- Opening Delimiter -

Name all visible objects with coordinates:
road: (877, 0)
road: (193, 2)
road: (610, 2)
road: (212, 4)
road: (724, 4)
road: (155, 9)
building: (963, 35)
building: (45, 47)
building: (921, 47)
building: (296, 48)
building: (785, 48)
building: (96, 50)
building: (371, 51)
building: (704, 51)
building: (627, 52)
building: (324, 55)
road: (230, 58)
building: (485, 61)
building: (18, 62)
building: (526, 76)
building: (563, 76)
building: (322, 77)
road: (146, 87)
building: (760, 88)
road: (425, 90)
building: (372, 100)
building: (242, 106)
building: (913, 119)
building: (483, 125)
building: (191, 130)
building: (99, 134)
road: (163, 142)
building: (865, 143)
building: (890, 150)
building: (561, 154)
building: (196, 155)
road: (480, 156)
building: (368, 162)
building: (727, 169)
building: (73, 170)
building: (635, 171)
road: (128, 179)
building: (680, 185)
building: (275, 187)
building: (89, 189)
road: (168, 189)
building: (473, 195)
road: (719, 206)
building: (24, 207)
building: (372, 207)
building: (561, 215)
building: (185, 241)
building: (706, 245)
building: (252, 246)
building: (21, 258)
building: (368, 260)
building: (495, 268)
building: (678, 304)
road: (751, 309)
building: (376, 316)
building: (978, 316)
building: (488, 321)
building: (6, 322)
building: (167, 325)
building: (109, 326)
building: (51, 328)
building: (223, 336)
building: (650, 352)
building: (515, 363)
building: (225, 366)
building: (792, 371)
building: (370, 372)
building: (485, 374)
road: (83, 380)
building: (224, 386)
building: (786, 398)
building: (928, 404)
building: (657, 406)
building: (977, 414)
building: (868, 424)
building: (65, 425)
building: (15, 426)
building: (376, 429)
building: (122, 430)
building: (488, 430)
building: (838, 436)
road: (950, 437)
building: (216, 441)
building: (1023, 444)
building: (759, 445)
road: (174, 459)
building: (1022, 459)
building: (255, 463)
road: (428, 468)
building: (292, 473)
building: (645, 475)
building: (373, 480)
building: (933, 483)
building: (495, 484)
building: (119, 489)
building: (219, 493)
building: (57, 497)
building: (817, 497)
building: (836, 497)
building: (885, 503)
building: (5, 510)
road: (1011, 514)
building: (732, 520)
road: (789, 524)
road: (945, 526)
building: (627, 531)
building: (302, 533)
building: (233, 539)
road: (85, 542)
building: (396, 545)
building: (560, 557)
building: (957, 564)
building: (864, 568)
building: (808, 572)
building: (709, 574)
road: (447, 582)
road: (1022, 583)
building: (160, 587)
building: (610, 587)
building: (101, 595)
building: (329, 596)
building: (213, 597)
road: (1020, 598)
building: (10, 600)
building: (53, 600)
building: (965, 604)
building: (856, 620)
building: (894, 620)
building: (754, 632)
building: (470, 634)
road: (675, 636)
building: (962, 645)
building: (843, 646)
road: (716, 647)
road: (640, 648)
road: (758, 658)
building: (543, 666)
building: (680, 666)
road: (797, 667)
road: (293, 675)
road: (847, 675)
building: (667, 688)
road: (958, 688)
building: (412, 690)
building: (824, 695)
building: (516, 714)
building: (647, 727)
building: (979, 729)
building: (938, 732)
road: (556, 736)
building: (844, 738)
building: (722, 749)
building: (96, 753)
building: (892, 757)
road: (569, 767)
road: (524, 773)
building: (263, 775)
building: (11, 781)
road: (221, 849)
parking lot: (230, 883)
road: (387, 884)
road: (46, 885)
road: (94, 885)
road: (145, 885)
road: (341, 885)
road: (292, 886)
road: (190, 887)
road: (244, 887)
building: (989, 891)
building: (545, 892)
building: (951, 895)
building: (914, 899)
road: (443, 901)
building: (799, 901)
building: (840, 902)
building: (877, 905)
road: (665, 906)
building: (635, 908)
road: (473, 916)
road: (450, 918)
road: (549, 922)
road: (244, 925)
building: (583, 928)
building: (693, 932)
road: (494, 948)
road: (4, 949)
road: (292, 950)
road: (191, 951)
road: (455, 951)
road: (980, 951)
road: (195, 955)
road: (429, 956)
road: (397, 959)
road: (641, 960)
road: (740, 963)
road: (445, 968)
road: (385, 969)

- Closing Delimiter -

> [What the task requires]:
All entries are to be returned word for word.

> [Solution to the problem]:
Name all visible objects with coordinates:
road: (877, 0)
road: (193, 2)
road: (610, 2)
road: (212, 4)
road: (724, 4)
road: (155, 9)
building: (963, 35)
building: (45, 47)
building: (921, 47)
building: (296, 48)
building: (785, 48)
building: (96, 50)
building: (371, 51)
building: (704, 51)
building: (627, 52)
building: (324, 55)
road: (230, 58)
building: (485, 61)
building: (18, 62)
building: (526, 76)
building: (563, 76)
building: (322, 77)
road: (146, 87)
building: (760, 88)
road: (425, 90)
building: (372, 100)
building: (242, 106)
building: (913, 119)
building: (483, 125)
building: (191, 130)
building: (99, 134)
road: (163, 142)
building: (865, 143)
building: (890, 150)
building: (561, 154)
building: (196, 155)
road: (480, 156)
building: (368, 162)
building: (727, 169)
building: (73, 170)
building: (635, 171)
road: (128, 179)
building: (680, 185)
building: (275, 187)
building: (89, 189)
road: (168, 189)
building: (473, 195)
road: (719, 206)
building: (24, 207)
building: (372, 207)
building: (561, 215)
building: (185, 241)
building: (706, 245)
building: (252, 246)
building: (21, 258)
building: (368, 260)
building: (495, 268)
building: (678, 304)
road: (751, 309)
building: (376, 316)
building: (978, 316)
building: (488, 321)
building: (6, 322)
building: (167, 325)
building: (109, 326)
building: (51, 328)
building: (223, 336)
building: (650, 352)
building: (515, 363)
building: (225, 366)
building: (792, 371)
building: (370, 372)
building: (485, 374)
road: (83, 380)
building: (224, 386)
building: (786, 398)
building: (928, 404)
building: (657, 406)
building: (977, 414)
building: (868, 424)
building: (65, 425)
building: (15, 426)
building: (376, 429)
building: (122, 430)
building: (488, 430)
building: (838, 436)
road: (950, 437)
building: (216, 441)
building: (1023, 444)
building: (759, 445)
road: (174, 459)
building: (1022, 459)
building: (255, 463)
road: (428, 468)
building: (292, 473)
building: (645, 475)
building: (373, 480)
building: (933, 483)
building: (495, 484)
building: (119, 489)
building: (219, 493)
building: (57, 497)
building: (817, 497)
building: (836, 497)
building: (885, 503)
building: (5, 510)
road: (1011, 514)
building: (732, 520)
road: (789, 524)
road: (945, 526)
building: (627, 531)
building: (302, 533)
building: (233, 539)
road: (85, 542)
building: (396, 545)
building: (560, 557)
building: (957, 564)
building: (864, 568)
building: (808, 572)
building: (709, 574)
road: (447, 582)
road: (1022, 583)
building: (160, 587)
building: (610, 587)
building: (101, 595)
building: (329, 596)
building: (213, 597)
road: (1020, 598)
building: (10, 600)
building: (53, 600)
building: (965, 604)
building: (856, 620)
building: (894, 620)
building: (754, 632)
building: (470, 634)
road: (675, 636)
building: (962, 645)
building: (843, 646)
road: (716, 647)
road: (640, 648)
road: (758, 658)
building: (543, 666)
building: (680, 666)
road: (797, 667)
road: (293, 675)
road: (847, 675)
building: (667, 688)
road: (958, 688)
building: (412, 690)
building: (824, 695)
building: (516, 714)
building: (647, 727)
building: (979, 729)
building: (938, 732)
road: (556, 736)
building: (844, 738)
building: (722, 749)
building: (96, 753)
building: (892, 757)
road: (569, 767)
road: (524, 773)
building: (263, 775)
building: (11, 781)
road: (221, 849)
parking lot: (230, 883)
road: (387, 884)
road: (46, 885)
road: (94, 885)
road: (145, 885)
road: (341, 885)
road: (292, 886)
road: (190, 887)
road: (244, 887)
building: (989, 891)
building: (545, 892)
building: (951, 895)
building: (914, 899)
road: (443, 901)
building: (799, 901)
building: (840, 902)
building: (877, 905)
road: (665, 906)
building: (635, 908)
road: (473, 916)
road: (450, 918)
road: (549, 922)
road: (244, 925)
building: (583, 928)
building: (693, 932)
road: (494, 948)
road: (4, 949)
road: (292, 950)
road: (191, 951)
road: (455, 951)
road: (980, 951)
road: (195, 955)
road: (429, 956)
road: (397, 959)
road: (641, 960)
road: (740, 963)
road: (445, 968)
road: (385, 969)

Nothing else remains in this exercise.